## GOAL OF THE EXERCISE
With pictures left out, retype exactly the lines from the one containing "green semicircle: moved 4 px down" through the final line of the entries.

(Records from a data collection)
::::

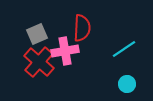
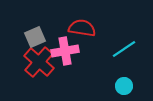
red semicircle: rotated 84 degrees counterclockwise
gray square: moved 2 px left, 3 px down
cyan circle: moved 3 px left, 2 px down
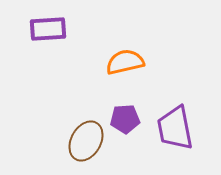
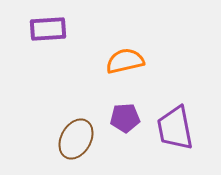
orange semicircle: moved 1 px up
purple pentagon: moved 1 px up
brown ellipse: moved 10 px left, 2 px up
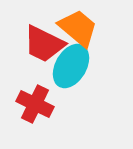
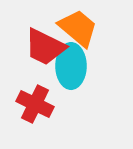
red trapezoid: moved 1 px right, 3 px down
cyan ellipse: rotated 30 degrees counterclockwise
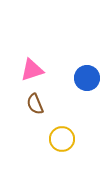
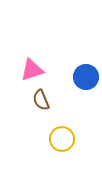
blue circle: moved 1 px left, 1 px up
brown semicircle: moved 6 px right, 4 px up
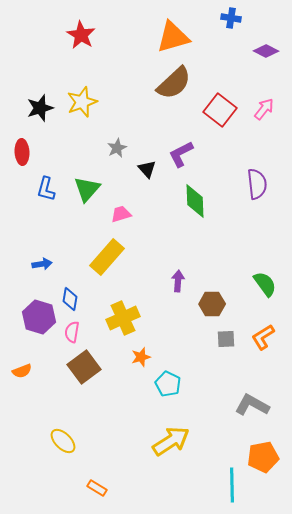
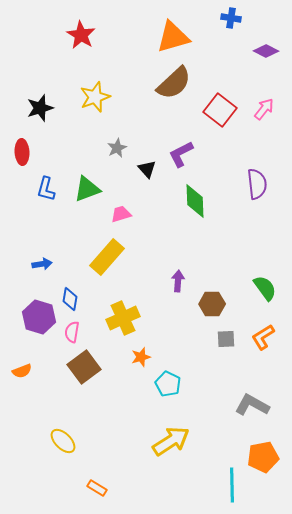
yellow star: moved 13 px right, 5 px up
green triangle: rotated 28 degrees clockwise
green semicircle: moved 4 px down
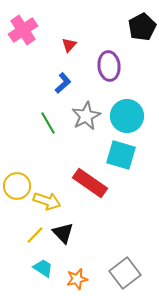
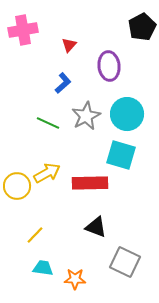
pink cross: rotated 24 degrees clockwise
cyan circle: moved 2 px up
green line: rotated 35 degrees counterclockwise
red rectangle: rotated 36 degrees counterclockwise
yellow arrow: moved 28 px up; rotated 48 degrees counterclockwise
black triangle: moved 33 px right, 6 px up; rotated 25 degrees counterclockwise
cyan trapezoid: rotated 25 degrees counterclockwise
gray square: moved 11 px up; rotated 28 degrees counterclockwise
orange star: moved 2 px left; rotated 15 degrees clockwise
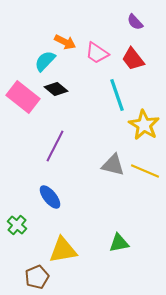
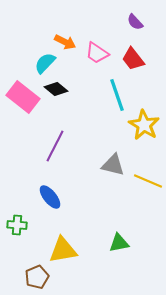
cyan semicircle: moved 2 px down
yellow line: moved 3 px right, 10 px down
green cross: rotated 36 degrees counterclockwise
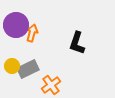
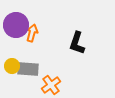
gray rectangle: rotated 30 degrees clockwise
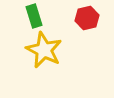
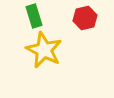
red hexagon: moved 2 px left
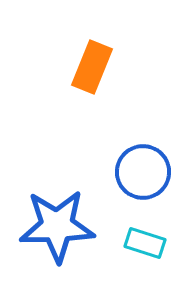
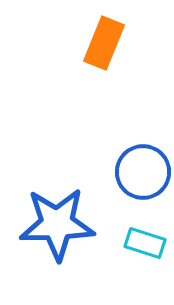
orange rectangle: moved 12 px right, 24 px up
blue star: moved 2 px up
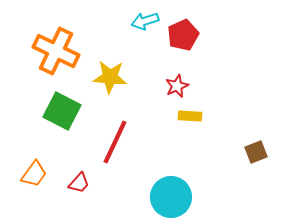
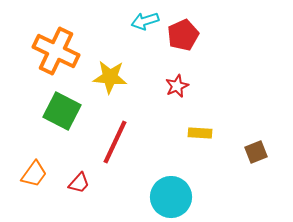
yellow rectangle: moved 10 px right, 17 px down
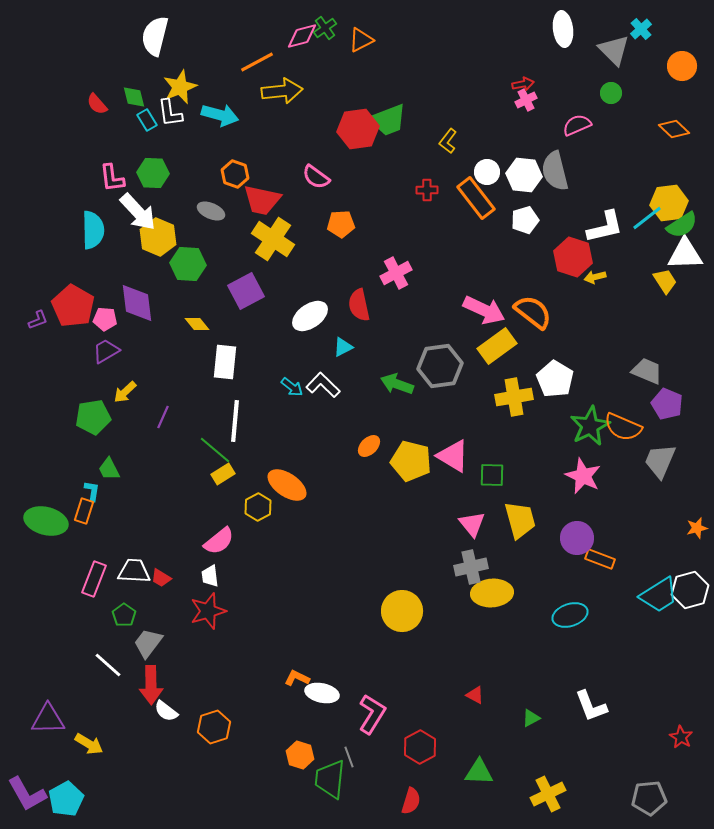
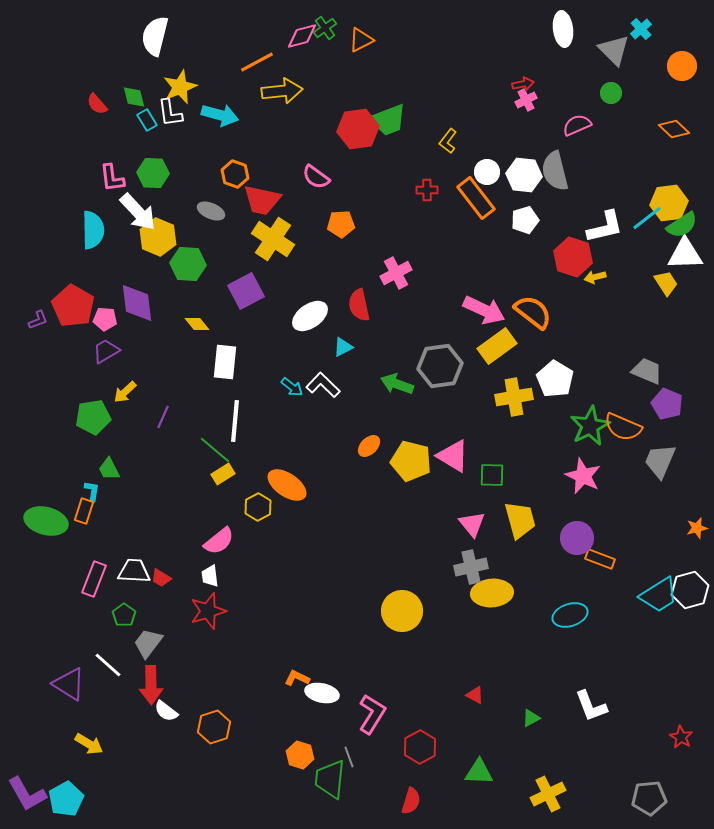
yellow trapezoid at (665, 281): moved 1 px right, 2 px down
purple triangle at (48, 719): moved 21 px right, 35 px up; rotated 33 degrees clockwise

::::

## ANSWER
green semicircle: moved 4 px down
pink cross: rotated 24 degrees clockwise
cyan circle: moved 2 px up
green line: rotated 35 degrees counterclockwise
red rectangle: rotated 36 degrees counterclockwise
yellow arrow: moved 28 px up; rotated 48 degrees counterclockwise
black triangle: moved 33 px right, 6 px up; rotated 25 degrees counterclockwise
cyan trapezoid: rotated 25 degrees counterclockwise
gray square: moved 11 px up; rotated 28 degrees counterclockwise
orange star: moved 2 px left; rotated 15 degrees clockwise
cyan semicircle: moved 2 px down
yellow line: moved 3 px right, 10 px down
green cross: rotated 36 degrees counterclockwise
gray rectangle: rotated 30 degrees clockwise
red hexagon: moved 2 px left
orange rectangle: moved 12 px right, 24 px up
blue star: moved 2 px up
yellow rectangle: moved 10 px right, 17 px down
yellow trapezoid at (665, 281): moved 1 px right, 2 px down
purple triangle at (48, 719): moved 21 px right, 35 px up; rotated 33 degrees clockwise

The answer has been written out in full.